:: INFORMATION PROVIDED

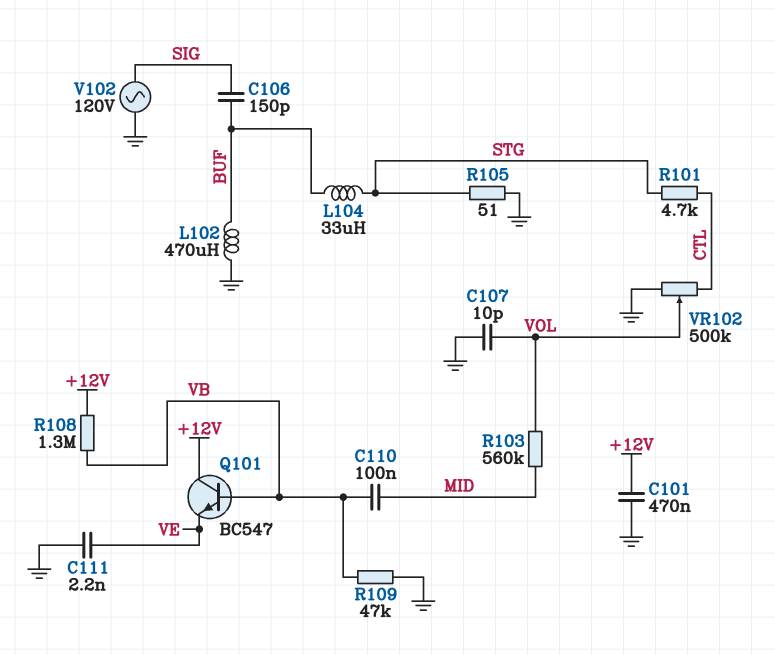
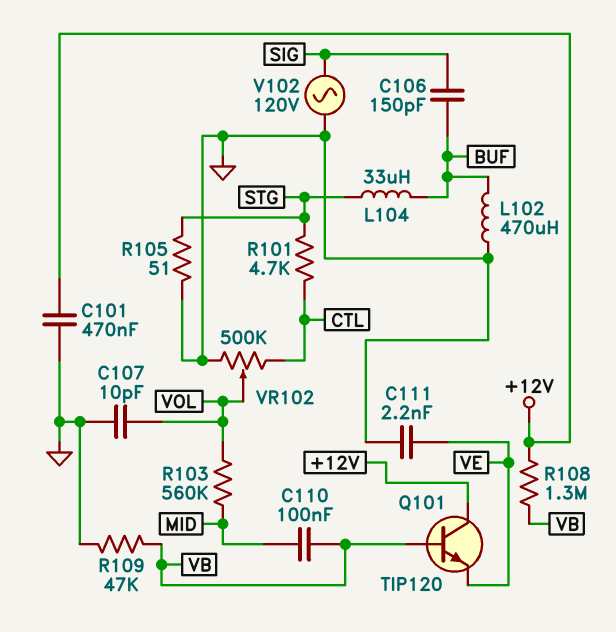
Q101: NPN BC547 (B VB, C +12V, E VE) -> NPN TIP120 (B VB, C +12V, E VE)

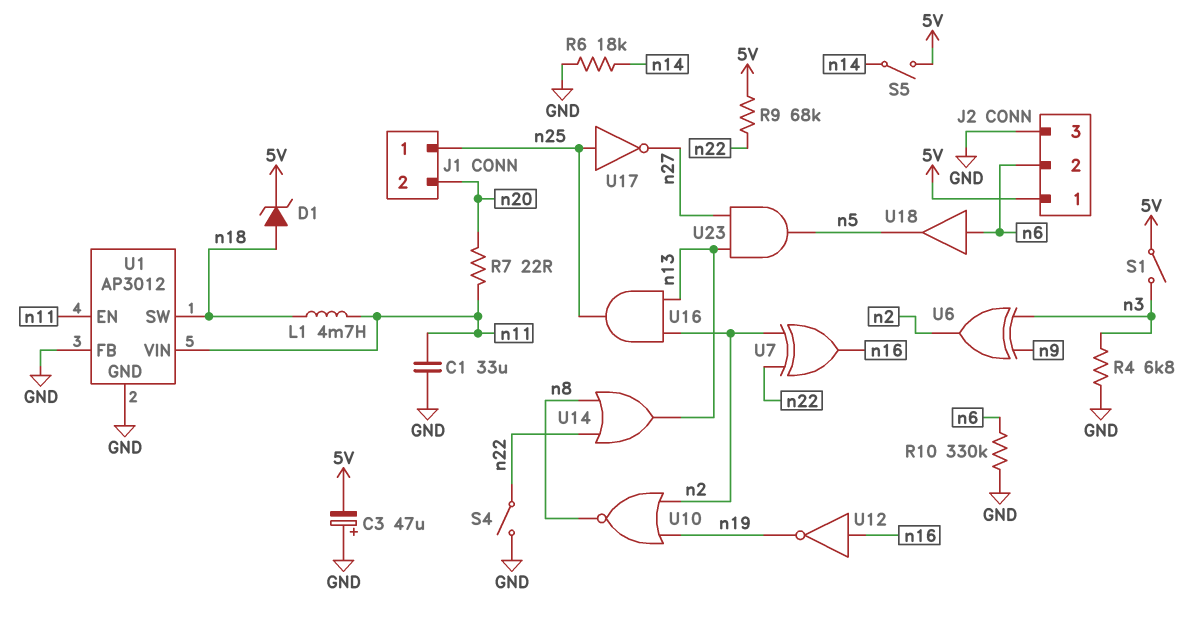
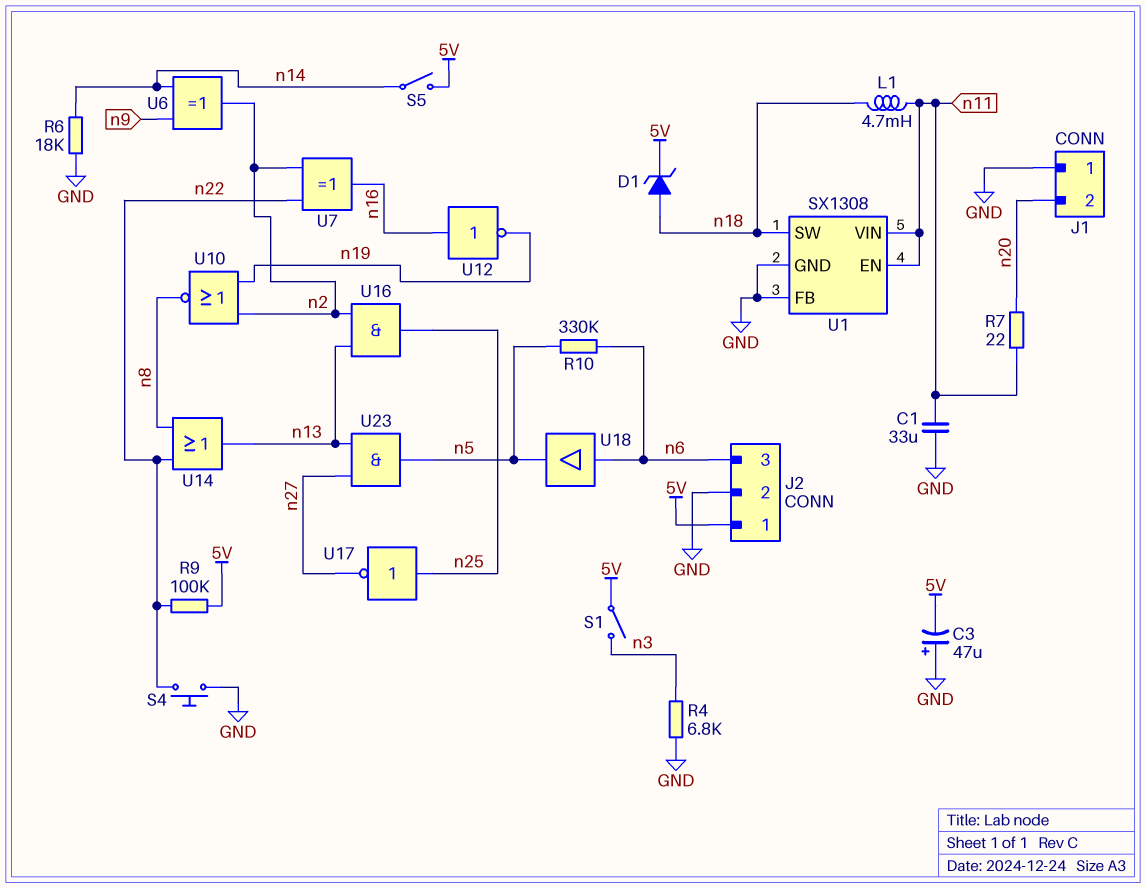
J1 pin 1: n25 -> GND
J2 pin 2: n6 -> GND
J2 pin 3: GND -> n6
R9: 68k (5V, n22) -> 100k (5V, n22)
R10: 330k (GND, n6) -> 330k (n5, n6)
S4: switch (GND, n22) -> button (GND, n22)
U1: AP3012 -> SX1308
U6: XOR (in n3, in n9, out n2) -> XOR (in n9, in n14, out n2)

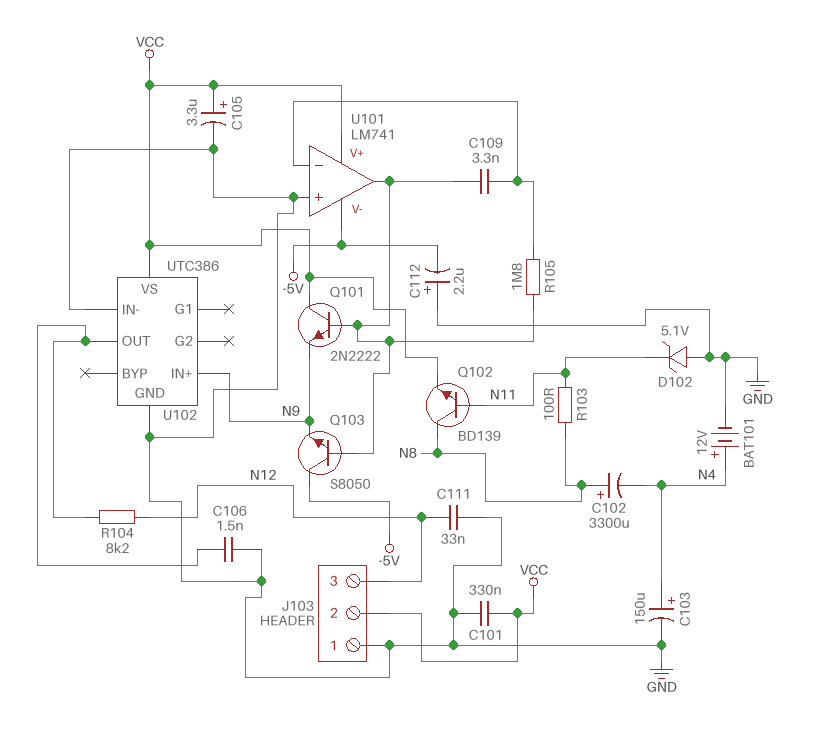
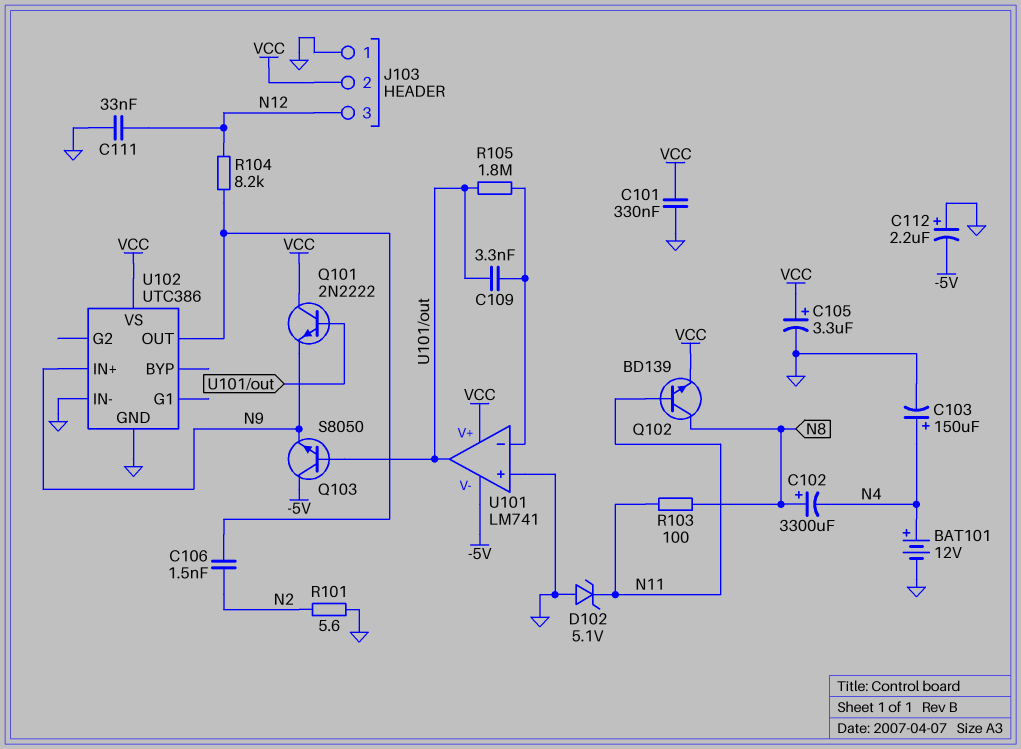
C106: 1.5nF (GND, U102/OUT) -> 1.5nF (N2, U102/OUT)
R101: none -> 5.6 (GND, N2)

::::

Output, exactly and without pictures, the span of lines that starts at the line containing "J1 pin 1: n25 -> GND" and ends at the last line above.

RESULT BELOW:
J1 pin 1: n25 -> GND
J2 pin 2: n6 -> GND
J2 pin 3: GND -> n6
R9: 68k (5V, n22) -> 100k (5V, n22)
R10: 330k (GND, n6) -> 330k (n5, n6)
S4: switch (GND, n22) -> button (GND, n22)
U1: AP3012 -> SX1308
U6: XOR (in n3, in n9, out n2) -> XOR (in n9, in n14, out n2)

C106: 1.5nF (GND, U102/OUT) -> 1.5nF (N2, U102/OUT)
R101: none -> 5.6 (GND, N2)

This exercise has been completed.